Wherever the word "orange" occurs in the lines below, copy the whole line.
•••••
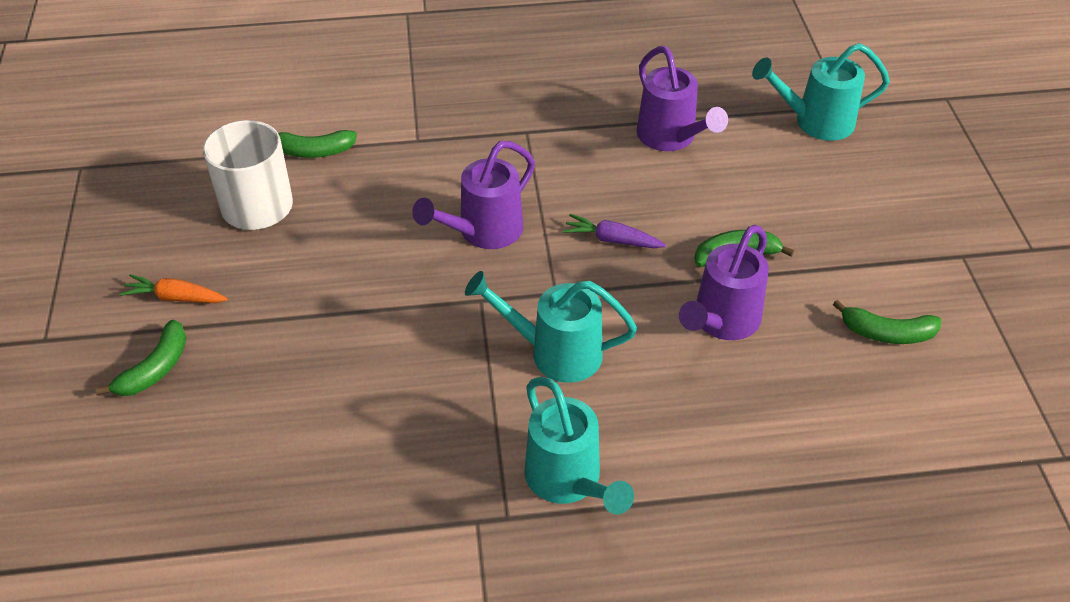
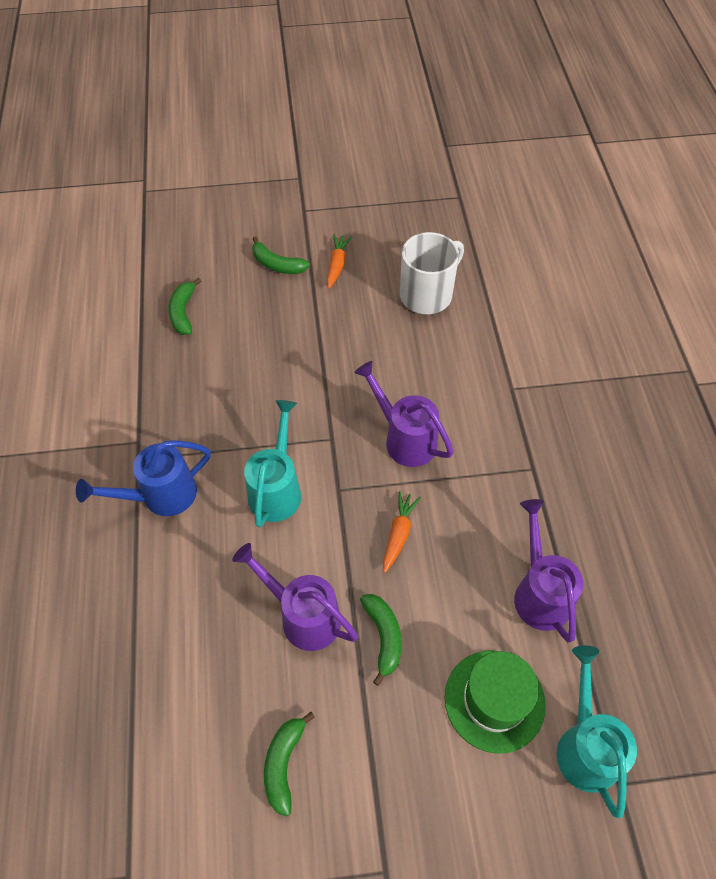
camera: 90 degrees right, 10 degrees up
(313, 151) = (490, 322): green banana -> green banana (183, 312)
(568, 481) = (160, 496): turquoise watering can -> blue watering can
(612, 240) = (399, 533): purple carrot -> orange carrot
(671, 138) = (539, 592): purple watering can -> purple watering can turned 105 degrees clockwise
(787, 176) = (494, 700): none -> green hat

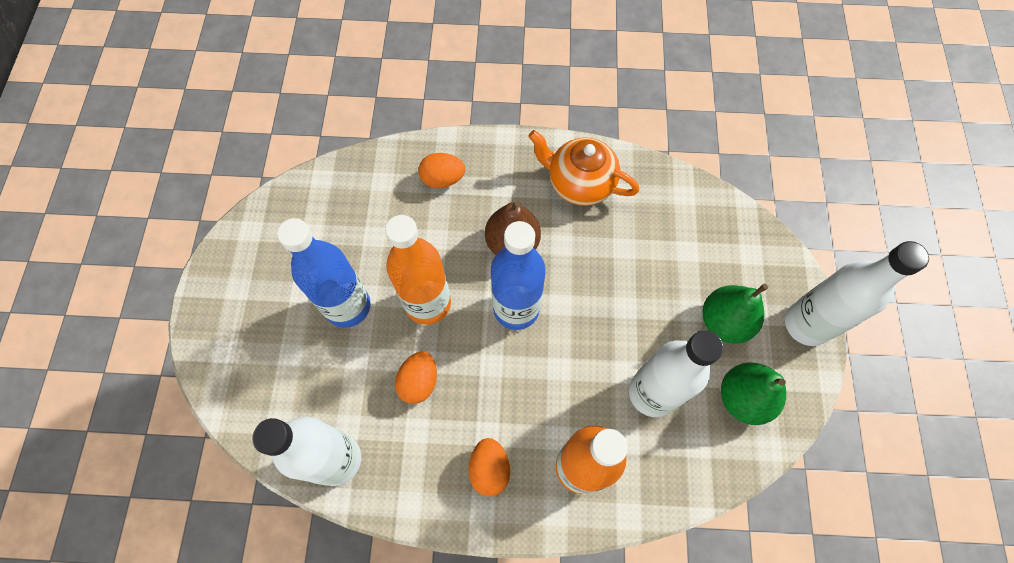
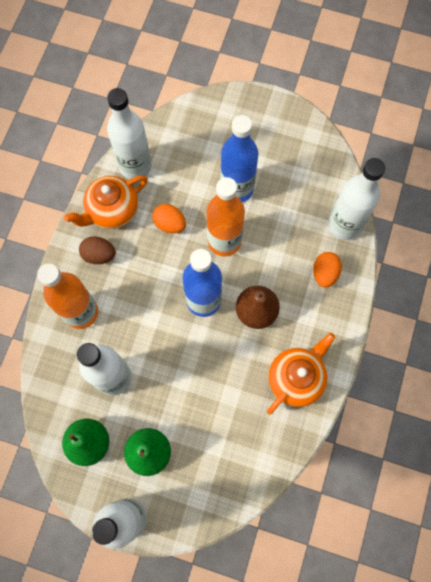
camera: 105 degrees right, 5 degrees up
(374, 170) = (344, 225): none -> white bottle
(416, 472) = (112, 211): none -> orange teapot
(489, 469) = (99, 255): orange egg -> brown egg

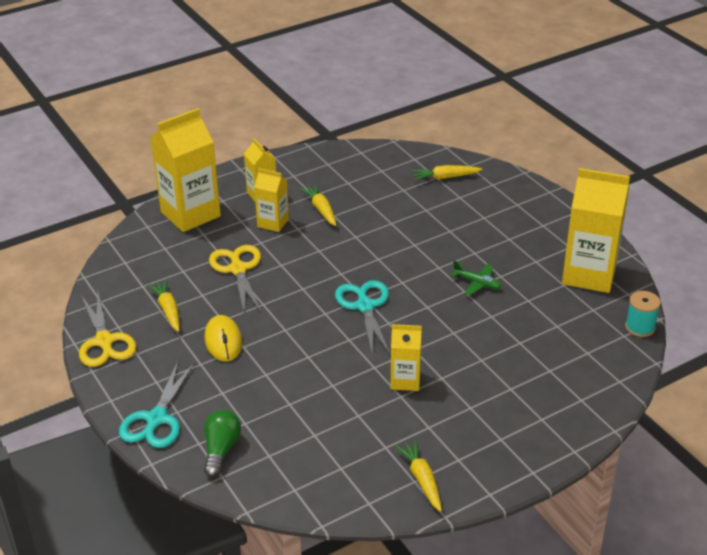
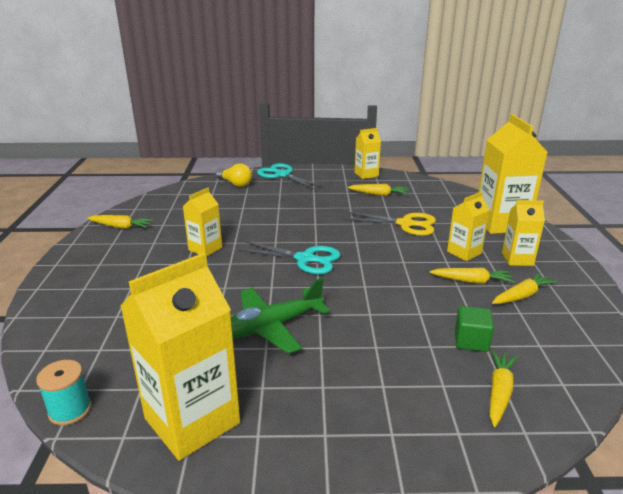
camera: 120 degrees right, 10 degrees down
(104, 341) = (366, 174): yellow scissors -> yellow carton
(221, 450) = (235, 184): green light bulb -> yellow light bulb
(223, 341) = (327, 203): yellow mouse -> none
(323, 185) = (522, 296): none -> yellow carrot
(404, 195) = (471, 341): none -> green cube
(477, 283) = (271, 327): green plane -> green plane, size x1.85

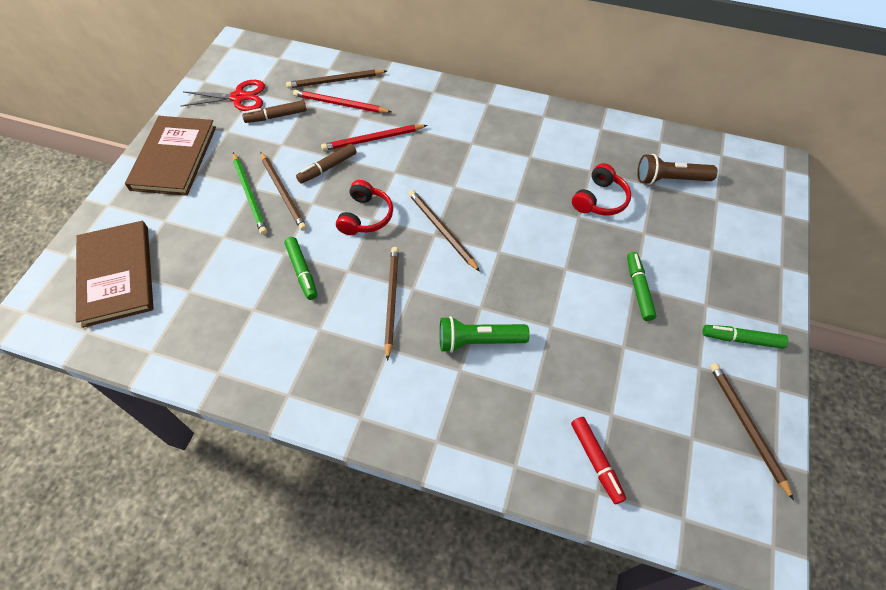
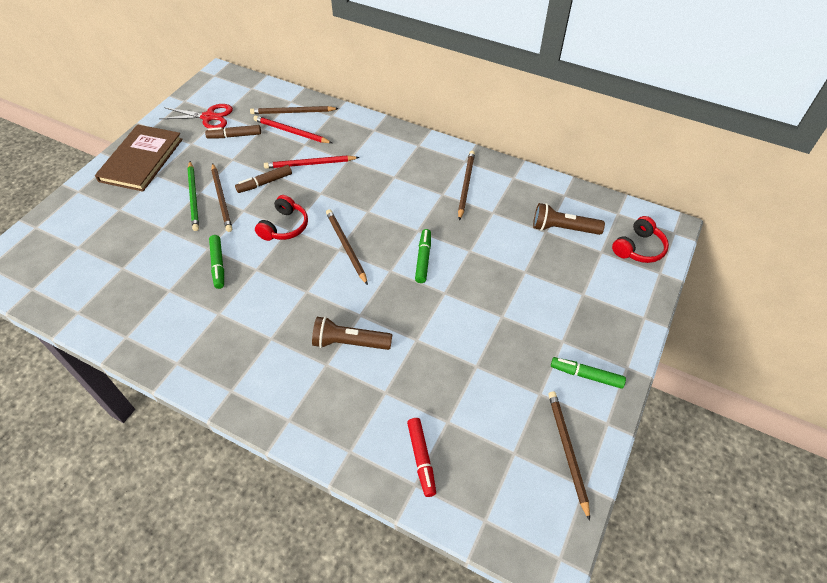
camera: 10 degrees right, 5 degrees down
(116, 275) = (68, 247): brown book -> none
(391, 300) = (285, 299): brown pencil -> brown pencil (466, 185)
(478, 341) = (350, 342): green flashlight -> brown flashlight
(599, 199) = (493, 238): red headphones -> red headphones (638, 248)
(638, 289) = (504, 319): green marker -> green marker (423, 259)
•••••
→ **Completed task**
(612, 240) = (399, 533): purple carrot -> orange carrot
(416, 472) = (112, 211): none -> orange teapot
(489, 469) = (99, 255): orange egg -> brown egg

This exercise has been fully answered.